Record set below:

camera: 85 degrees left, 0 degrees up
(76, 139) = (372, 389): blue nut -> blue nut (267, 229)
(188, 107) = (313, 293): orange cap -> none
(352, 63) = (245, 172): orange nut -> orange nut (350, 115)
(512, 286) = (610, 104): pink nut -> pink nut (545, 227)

End of Record set.
Record set below:

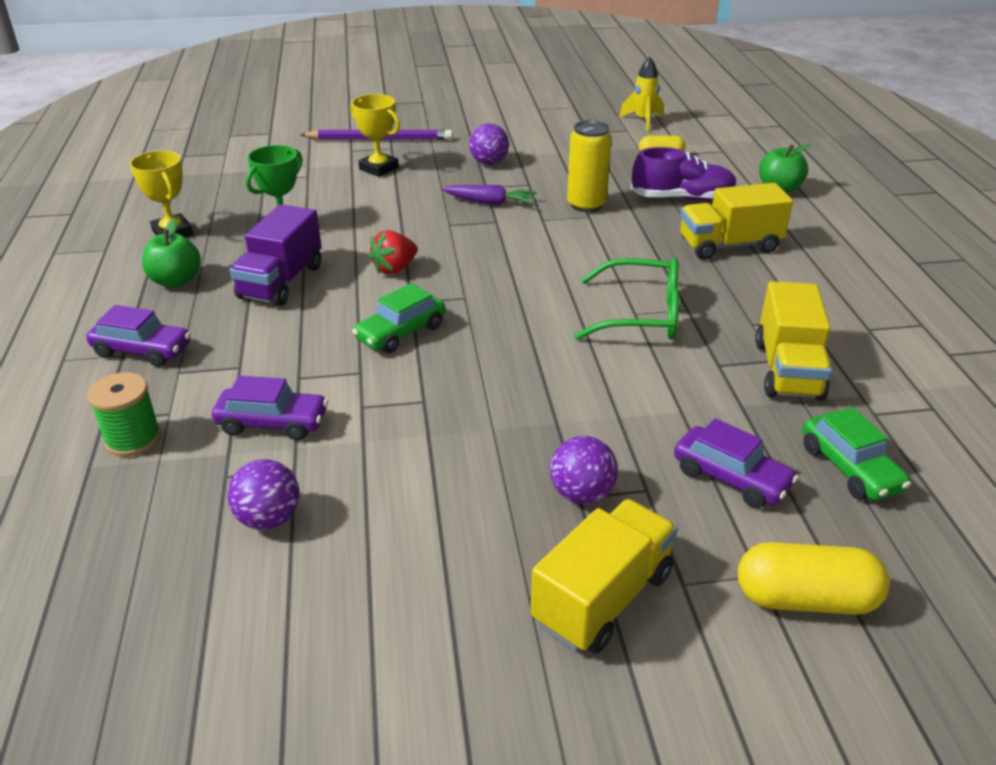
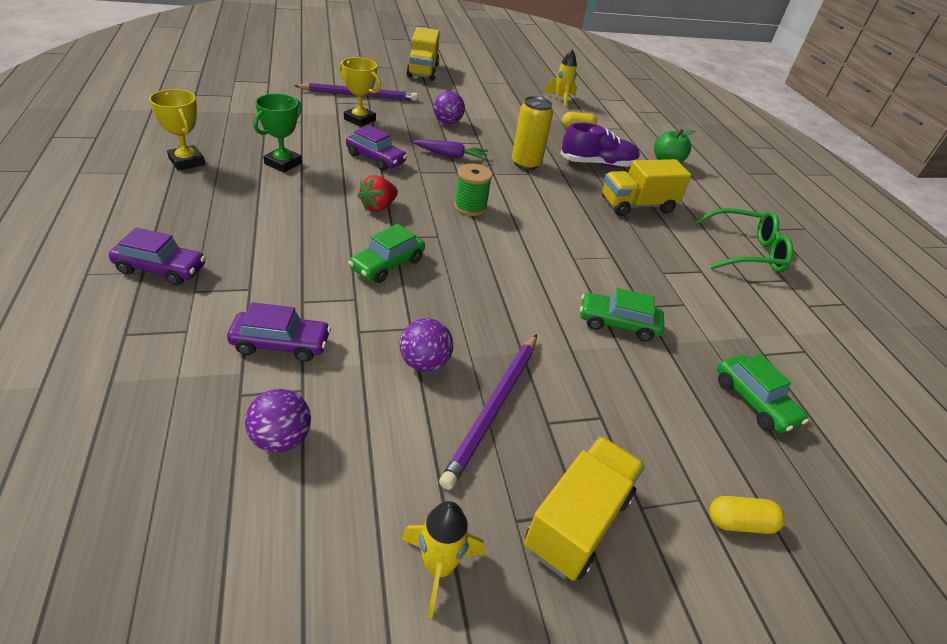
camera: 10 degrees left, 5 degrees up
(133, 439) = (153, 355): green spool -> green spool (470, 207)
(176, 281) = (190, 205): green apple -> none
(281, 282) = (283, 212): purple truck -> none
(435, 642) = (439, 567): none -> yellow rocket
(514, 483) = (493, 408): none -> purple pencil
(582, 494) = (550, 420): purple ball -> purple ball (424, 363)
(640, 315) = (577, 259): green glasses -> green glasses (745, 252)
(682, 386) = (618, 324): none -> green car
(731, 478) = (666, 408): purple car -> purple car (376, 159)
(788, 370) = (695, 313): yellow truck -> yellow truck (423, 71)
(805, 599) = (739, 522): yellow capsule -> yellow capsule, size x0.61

End of Record set.
Record set below:

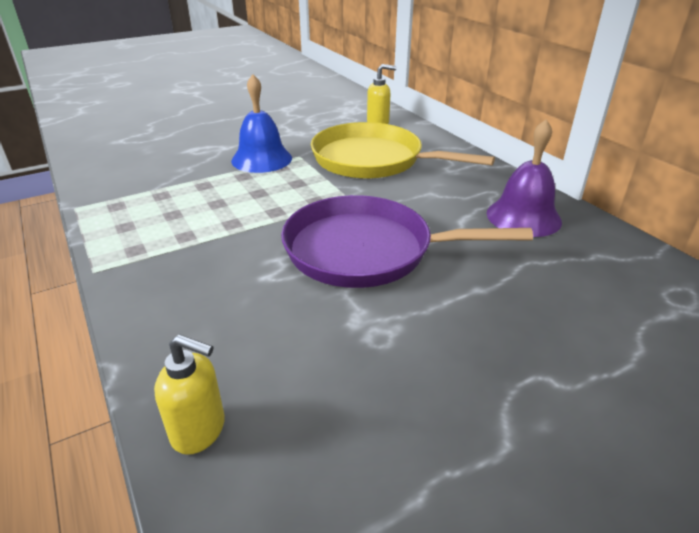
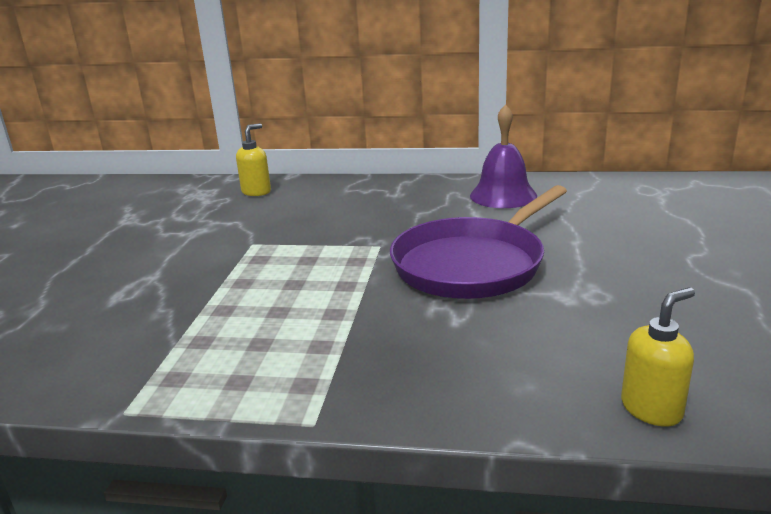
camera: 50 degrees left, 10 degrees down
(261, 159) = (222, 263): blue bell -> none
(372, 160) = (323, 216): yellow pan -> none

End of Record set.

- [Problem to solve]
In the records above, the line with "(281, 282) = (283, 212): purple truck -> none" marks the start and the line with "(805, 599) = (739, 522): yellow" marks the end; copy that stretch exactly, both lines included, and nothing else.

- [Exercise output]
(281, 282) = (283, 212): purple truck -> none
(435, 642) = (439, 567): none -> yellow rocket
(514, 483) = (493, 408): none -> purple pencil
(582, 494) = (550, 420): purple ball -> purple ball (424, 363)
(640, 315) = (577, 259): green glasses -> green glasses (745, 252)
(682, 386) = (618, 324): none -> green car
(731, 478) = (666, 408): purple car -> purple car (376, 159)
(788, 370) = (695, 313): yellow truck -> yellow truck (423, 71)
(805, 599) = (739, 522): yellow capsule -> yellow capsule, size x0.61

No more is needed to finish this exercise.